§ Task objective
Your answer must contain each line of the data, copied exactly.

§ Excerpted data
# # #

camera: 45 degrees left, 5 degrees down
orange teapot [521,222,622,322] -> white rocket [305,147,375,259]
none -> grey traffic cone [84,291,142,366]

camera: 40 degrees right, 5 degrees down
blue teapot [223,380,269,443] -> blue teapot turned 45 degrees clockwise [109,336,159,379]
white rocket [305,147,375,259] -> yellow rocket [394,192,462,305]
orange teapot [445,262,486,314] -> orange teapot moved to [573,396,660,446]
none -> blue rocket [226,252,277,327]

# # #

§ Written reply
camera: 45 degrees left, 5 degrees down
orange teapot [521,222,622,322] -> white rocket [305,147,375,259]
none -> grey traffic cone [84,291,142,366]

camera: 40 degrees right, 5 degrees down
blue teapot [223,380,269,443] -> blue teapot turned 45 degrees clockwise [109,336,159,379]
white rocket [305,147,375,259] -> yellow rocket [394,192,462,305]
orange teapot [445,262,486,314] -> orange teapot moved to [573,396,660,446]
none -> blue rocket [226,252,277,327]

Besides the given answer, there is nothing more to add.